What is being asked:
Gather each line in the entries that includes the string "orange".

Data supplied:
BEGIN
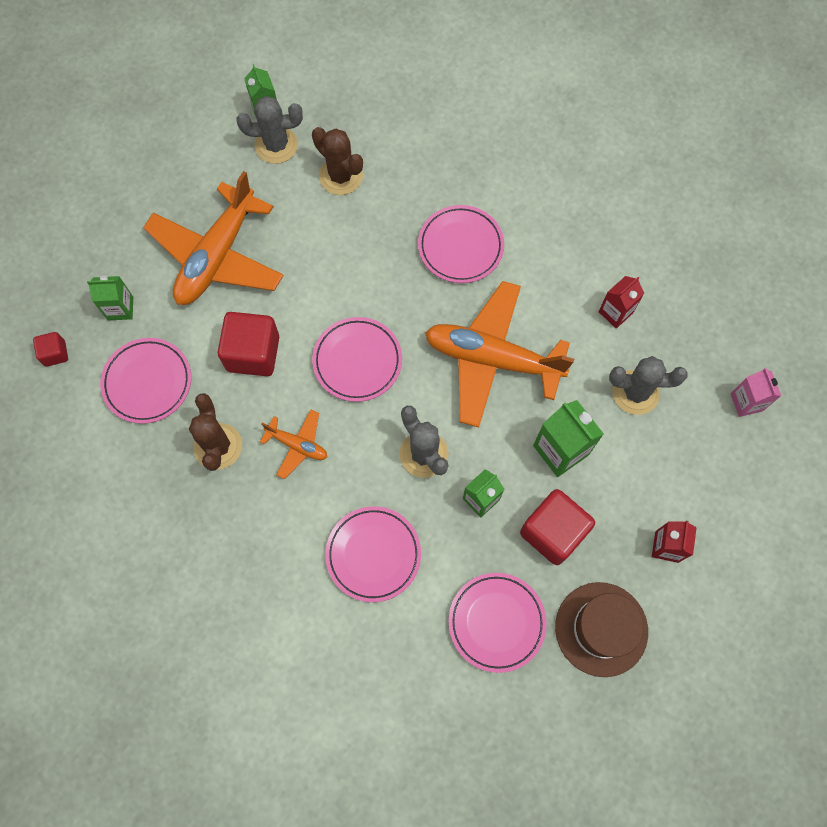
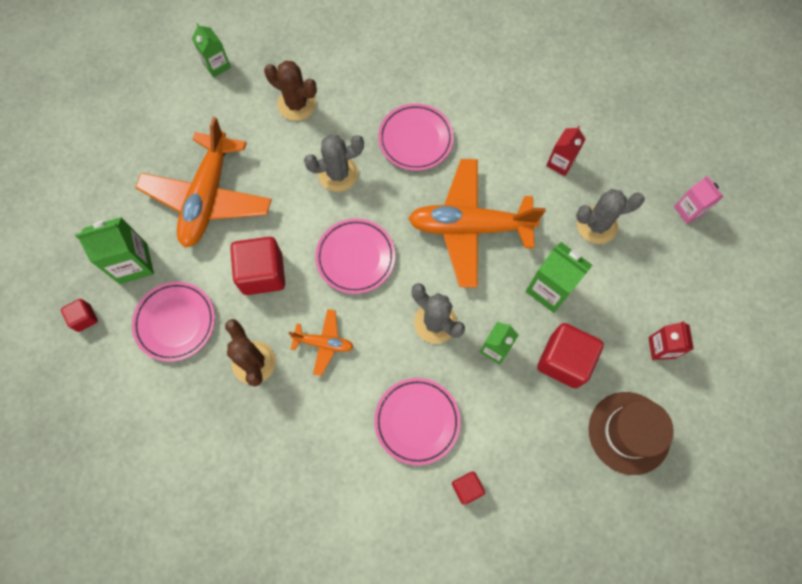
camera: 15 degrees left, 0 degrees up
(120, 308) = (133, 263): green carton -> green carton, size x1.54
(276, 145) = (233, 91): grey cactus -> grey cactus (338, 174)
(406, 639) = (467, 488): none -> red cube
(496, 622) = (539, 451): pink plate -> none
END
BEGIN
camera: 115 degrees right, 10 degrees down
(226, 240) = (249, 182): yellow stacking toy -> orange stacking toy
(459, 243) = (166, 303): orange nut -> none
END
Exercise response:
(226, 240) = (249, 182): yellow stacking toy -> orange stacking toy
(459, 243) = (166, 303): orange nut -> none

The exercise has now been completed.